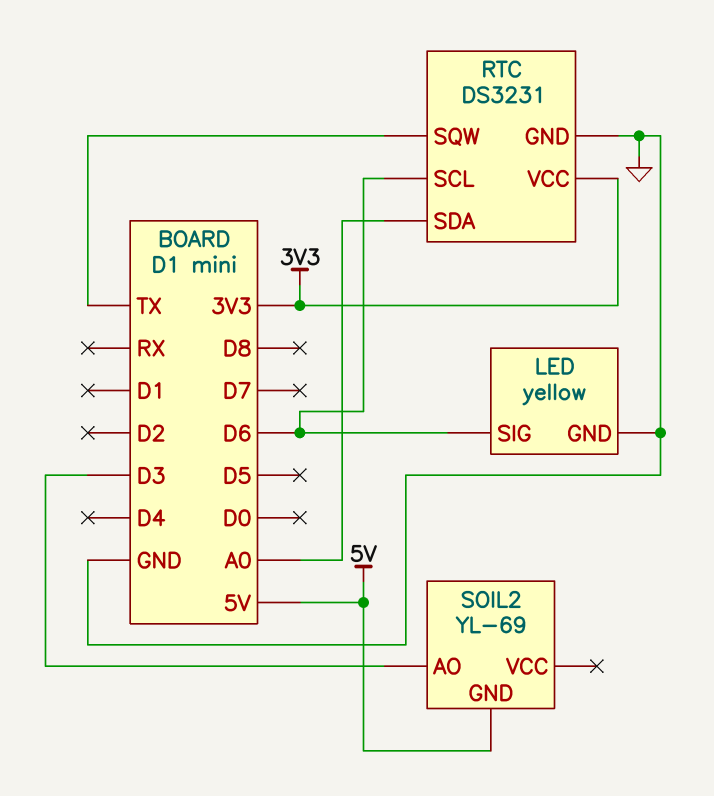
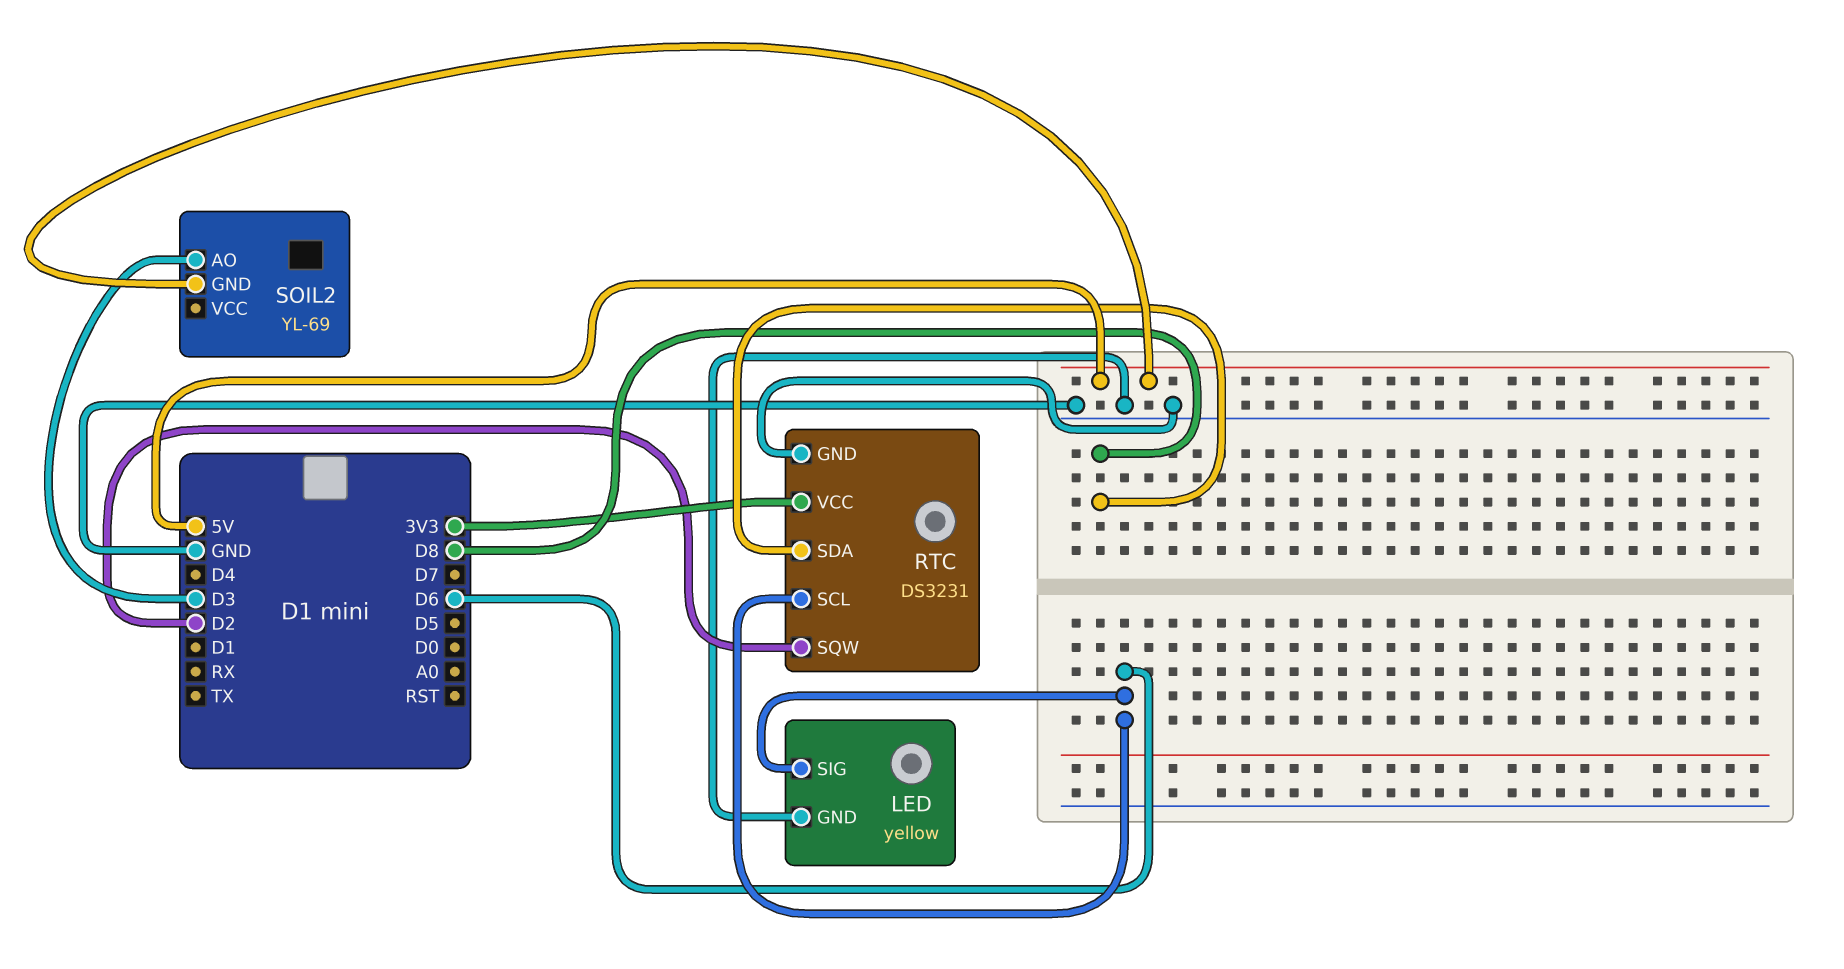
RTC pin SDA: A0 -> D8
RTC pin SQW: TX -> D2

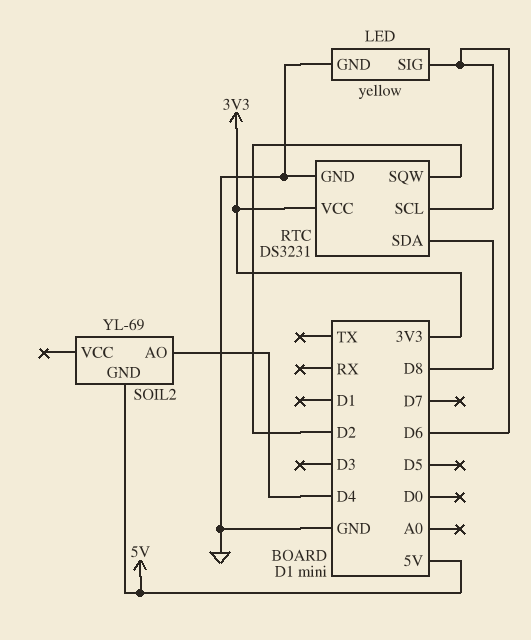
SOIL2 pin AO: D3 -> D4

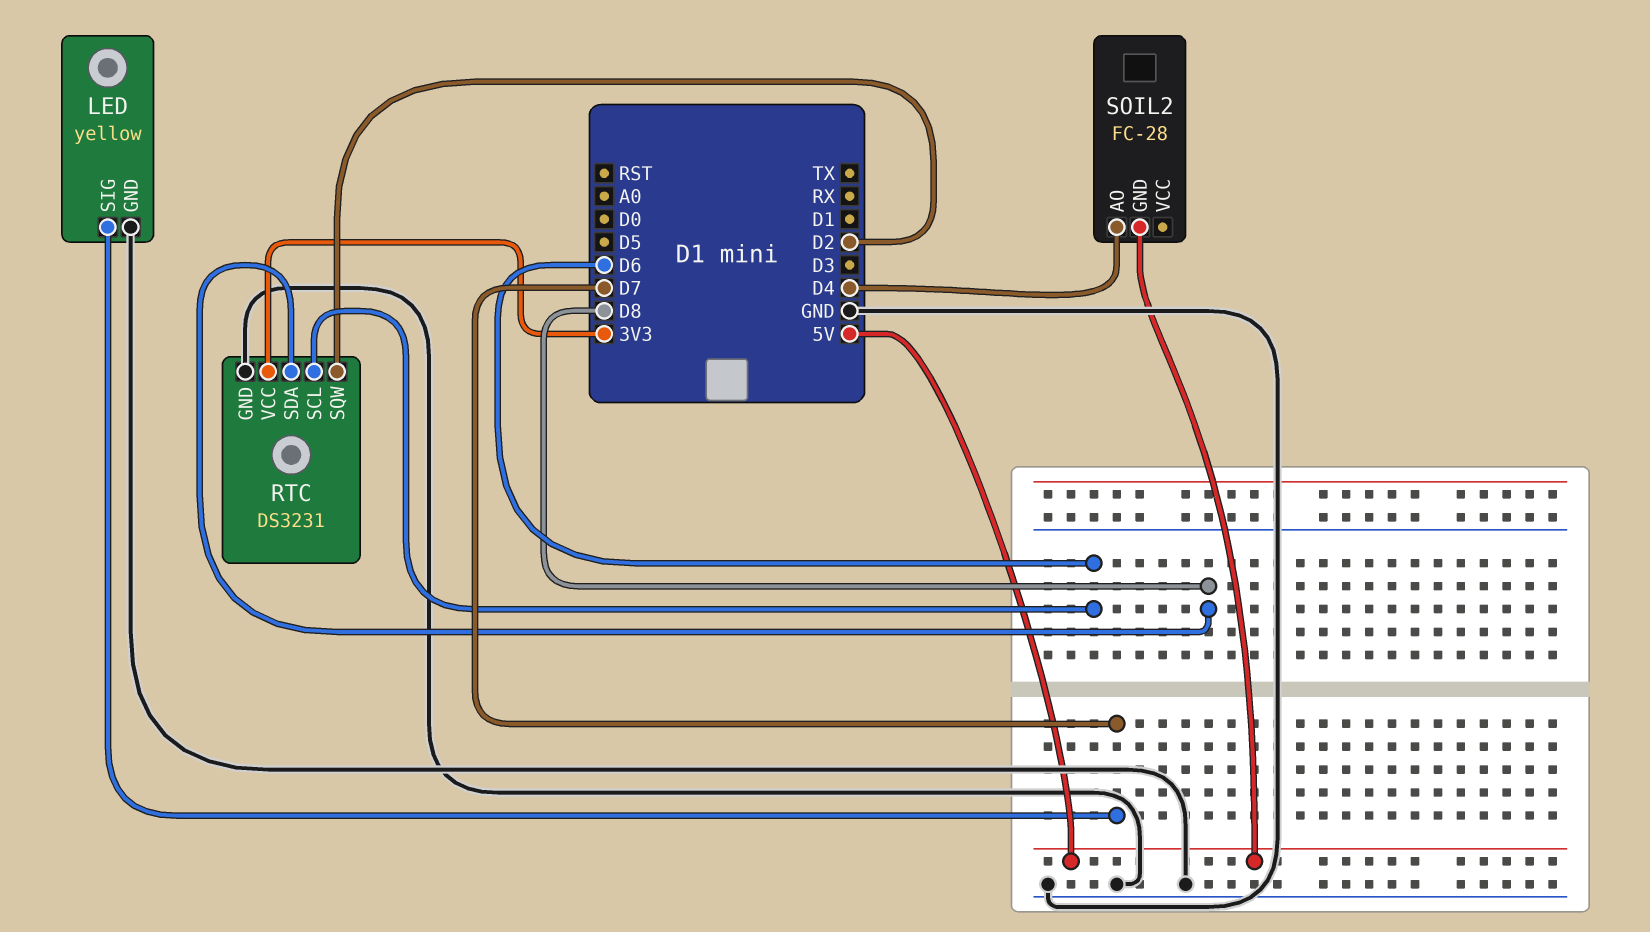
LED pin SIG: D6 -> D7
SOIL2: YL-69 -> FC-28

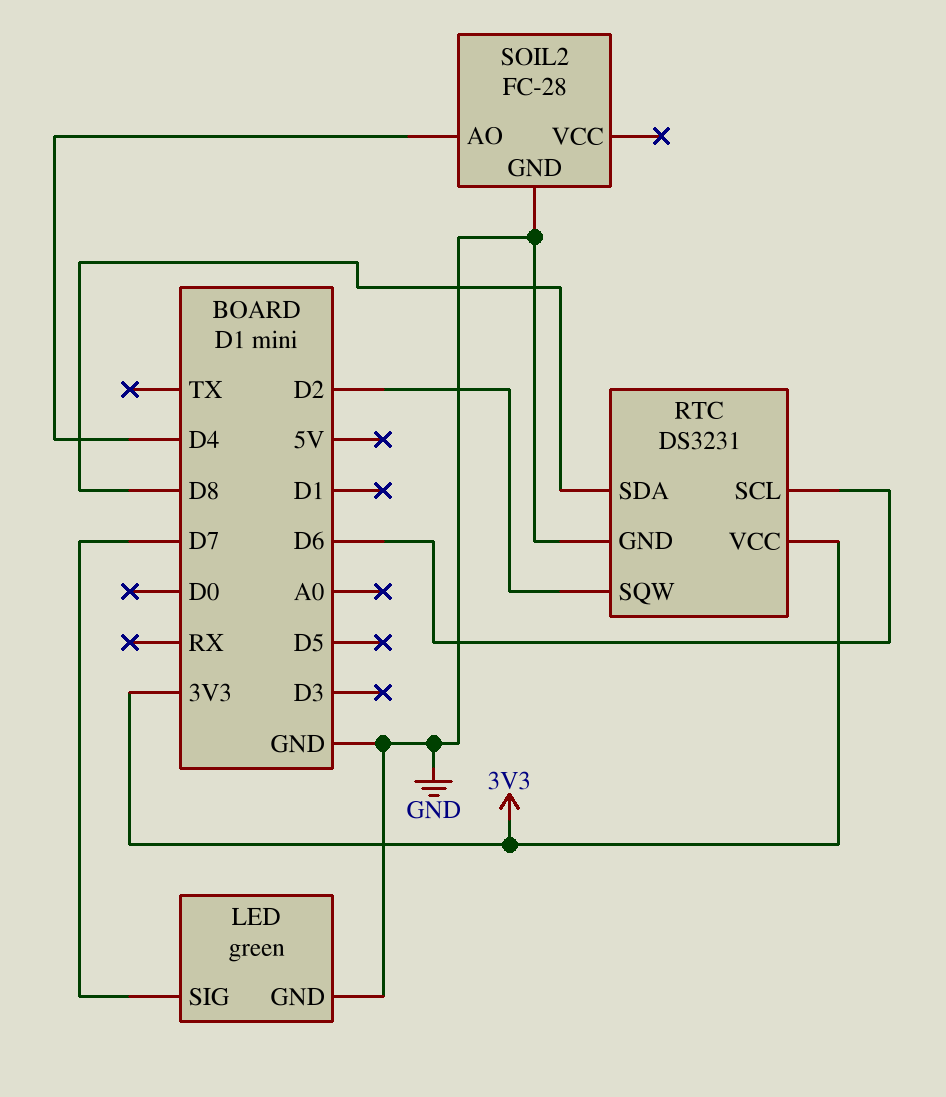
LED: yellow -> green
SOIL2 pin GND: 5V -> GND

_____

Pictures excluded, write out exactly and only the lines of the material from the one containing "LED pin SIG: D6 -> D7" up to and including the last line.

== Solution for this task ==
LED pin SIG: D6 -> D7
SOIL2: YL-69 -> FC-28

LED: yellow -> green
SOIL2 pin GND: 5V -> GND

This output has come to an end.